→ Task goal:
Output all entries exactly; images excluded.

[Scene edit records]
——————

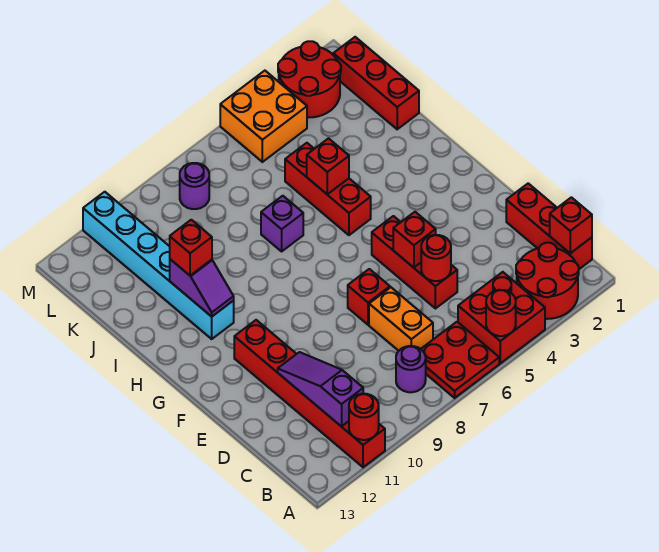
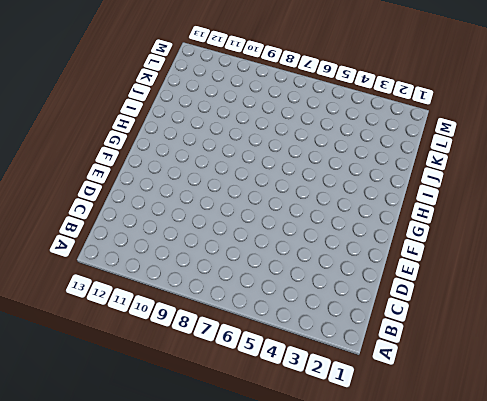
none -> red round brick A2:B3 level 1
none -> red brick A4:B5 level 1
none -> red plate A6:B7 level 1

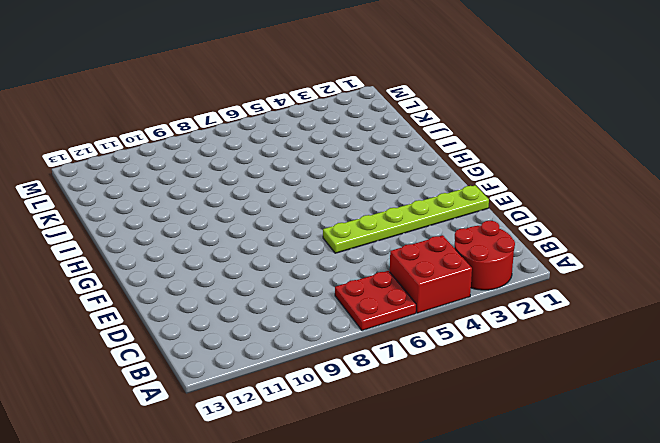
lime plate E1:E6 level 1 -> red brick D5:F5 level 1
none -> red brick A11:F11 level 1
none -> red brick B1:D1 level 1
none -> purple round brick B8 level 1

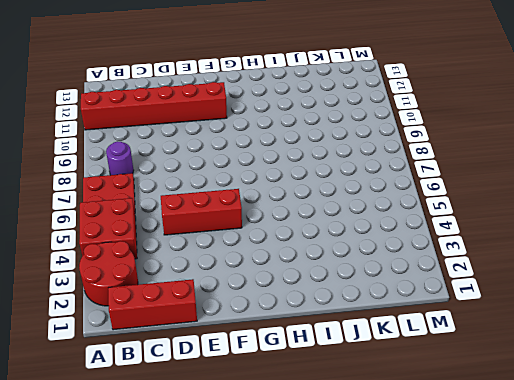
none -> orange brick C7:D7 level 1
none -> red brick E7 level 1
none -> red brick H5:J5 level 1

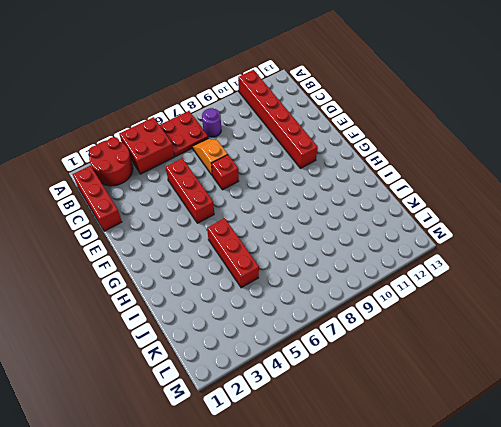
orange slope C7:D7 level 1 top D -> orange brick C7:D7 level 1
none -> cyan brick H11:M11 level 1
none -> purple brick I7 level 1
none -> red brick J1:L1 level 1

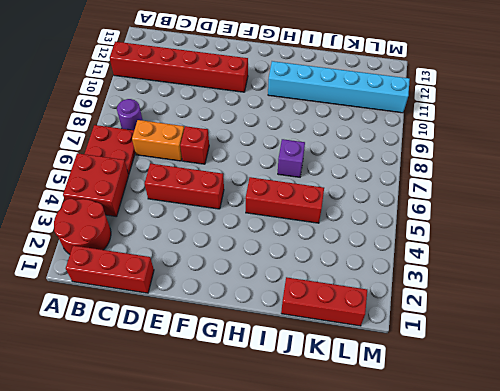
none -> red round brick L2:M3 level 1
none -> orange brick L4:M5 level 1
none -> purple round brick L8 level 1

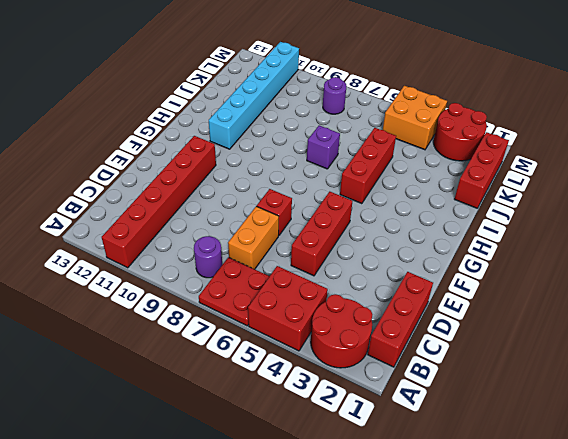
none -> red round brick A5 level 2
none -> red round brick A11 level 2
none -> red brick B1 level 2

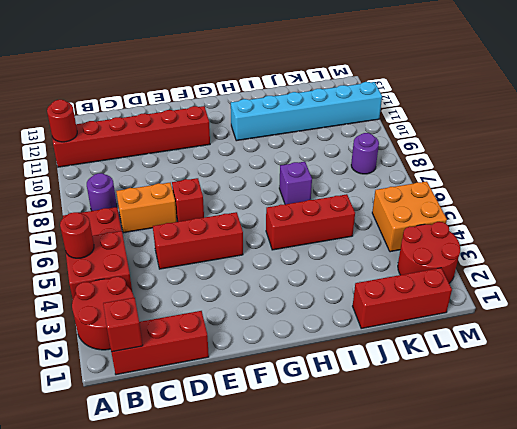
none -> purple slope B11:D11 level 2 top B
none -> red round brick D5 level 2
none -> red brick E5 level 2

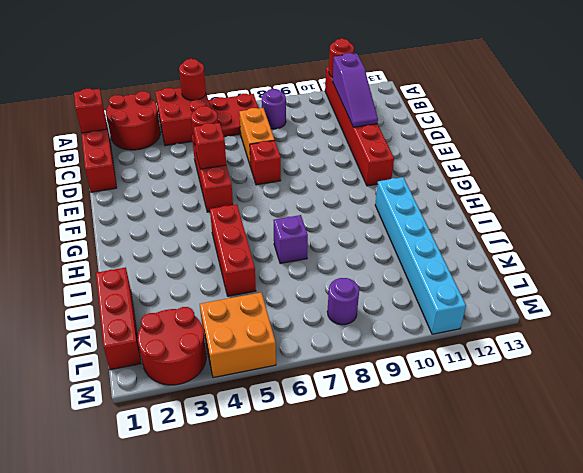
none -> purple slope H11:I11 level 2 top I
none -> red brick I5 level 2
none -> red brick I11 level 3

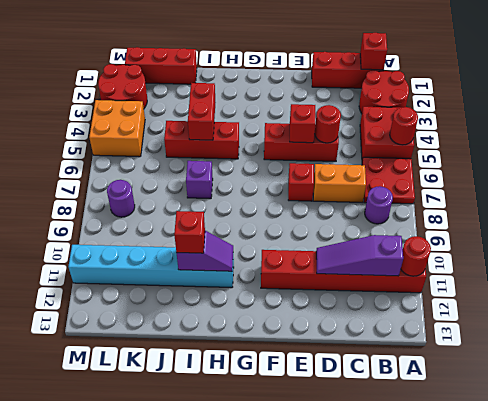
red brick I4:I5 level 2 -> red brick I5 level 2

——————

→ Solution to the problem:
none -> red round brick A2:B3 level 1
none -> red brick A4:B5 level 1
none -> red plate A6:B7 level 1

lime plate E1:E6 level 1 -> red brick D5:F5 level 1
none -> red brick A11:F11 level 1
none -> red brick B1:D1 level 1
none -> purple round brick B8 level 1

none -> orange brick C7:D7 level 1
none -> red brick E7 level 1
none -> red brick H5:J5 level 1

orange slope C7:D7 level 1 top D -> orange brick C7:D7 level 1
none -> cyan brick H11:M11 level 1
none -> purple brick I7 level 1
none -> red brick J1:L1 level 1

none -> red round brick L2:M3 level 1
none -> orange brick L4:M5 level 1
none -> purple round brick L8 level 1

none -> red round brick A5 level 2
none -> red round brick A11 level 2
none -> red brick B1 level 2

none -> purple slope B11:D11 level 2 top B
none -> red round brick D5 level 2
none -> red brick E5 level 2

none -> purple slope H11:I11 level 2 top I
none -> red brick I5 level 2
none -> red brick I11 level 3

red brick I4:I5 level 2 -> red brick I5 level 2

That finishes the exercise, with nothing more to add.